→ **TASK OBJECTIVE**
Output word for word the lines from the one with "travel.xlsx: [576,761,785,902] ->" to the final line of the data, both ends included, but skip the pictures.

(Object displacement listings)
:::
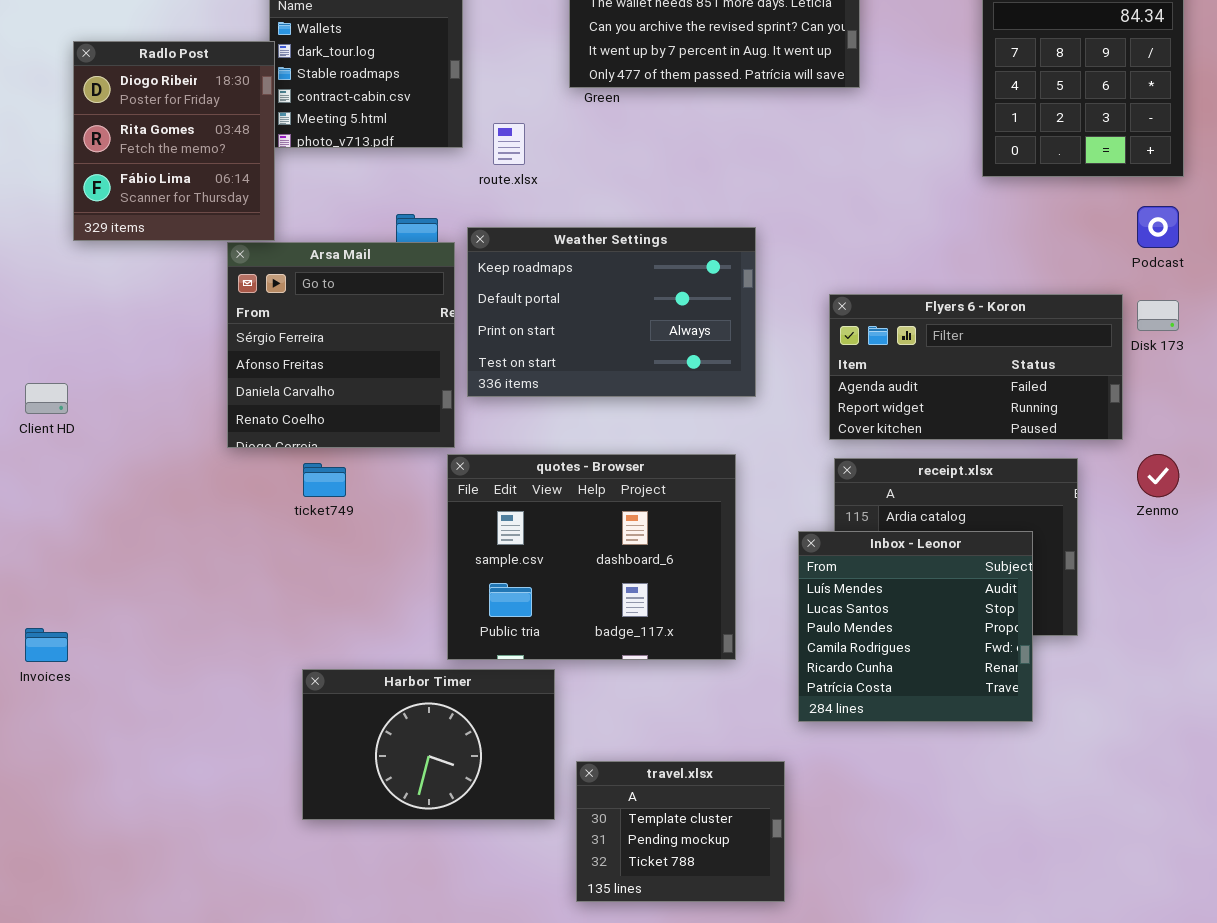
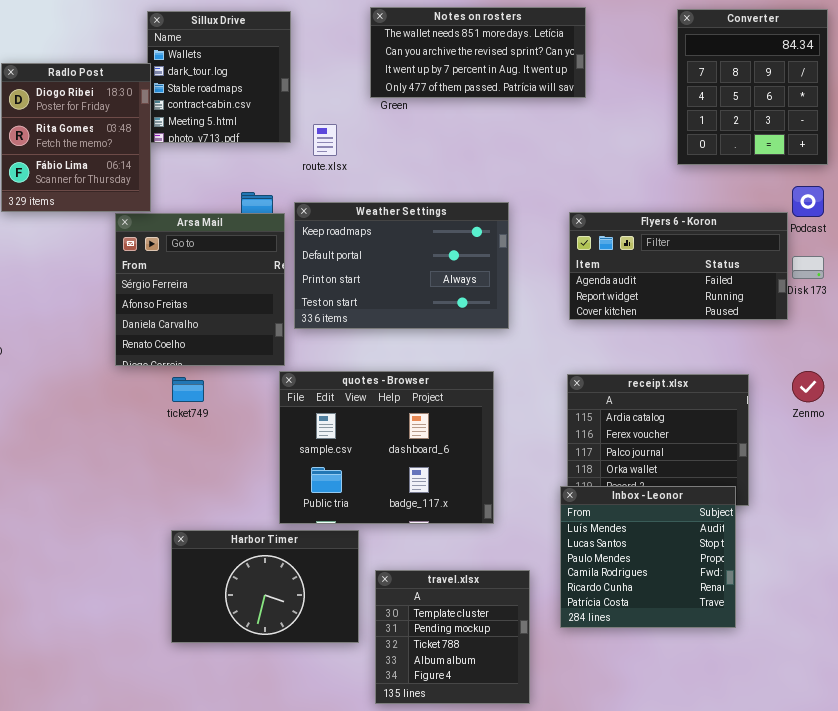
Flyers 6 - Koron: [829,294,1123,440] -> [569,212,788,320], moved
Inbox - Leonor: [798,531,1033,722] -> [560,486,736,628], moved
travel.xlsx: [576,761,785,902] -> [375,570,530,704], resized

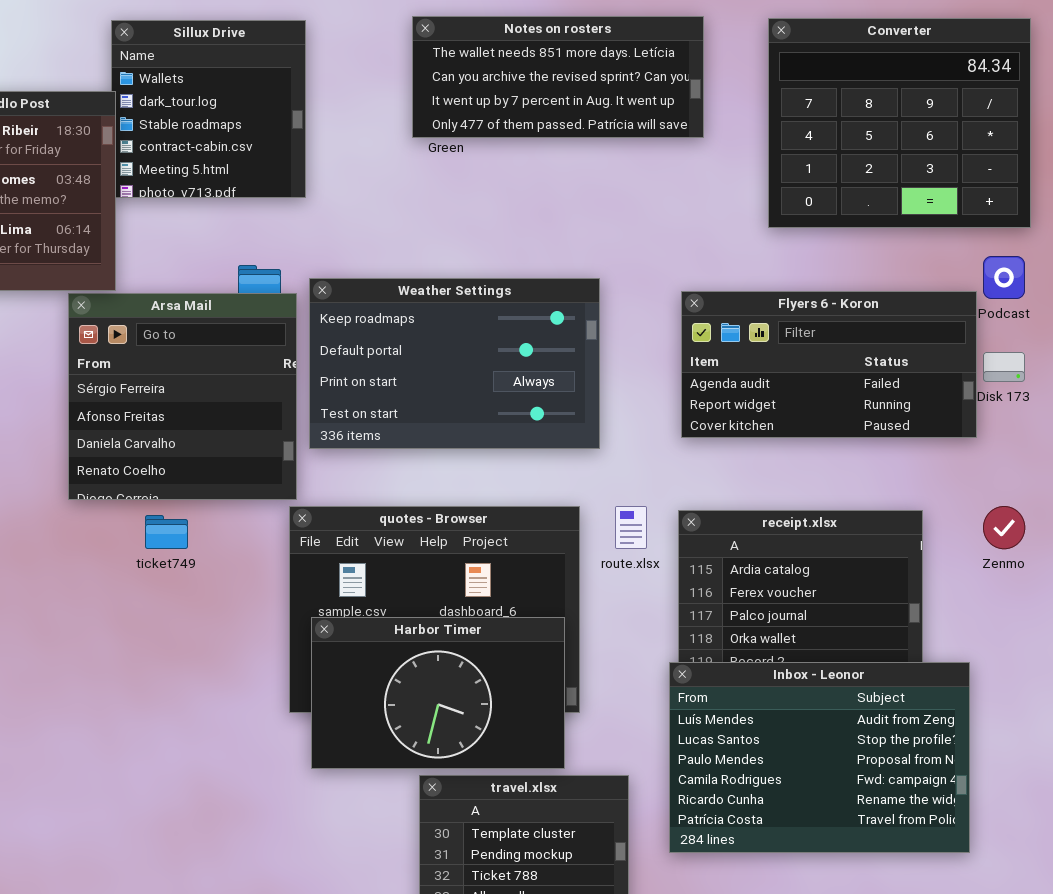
Converter: [677,9,828,165] -> [768,18,1031,228], resized
route.xlsx: [313,124,337,156] -> [615,506,647,549], moved
Inbox - Leonor: [560,486,736,628] -> [669,662,970,853], resized
Harbor Timer: [171,530,359,643] -> [311,617,565,769], moved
:::
→ **RESPONSE TO THE TASK**
travel.xlsx: [576,761,785,902] -> [375,570,530,704], resized

Converter: [677,9,828,165] -> [768,18,1031,228], resized
route.xlsx: [313,124,337,156] -> [615,506,647,549], moved
Inbox - Leonor: [560,486,736,628] -> [669,662,970,853], resized
Harbor Timer: [171,530,359,643] -> [311,617,565,769], moved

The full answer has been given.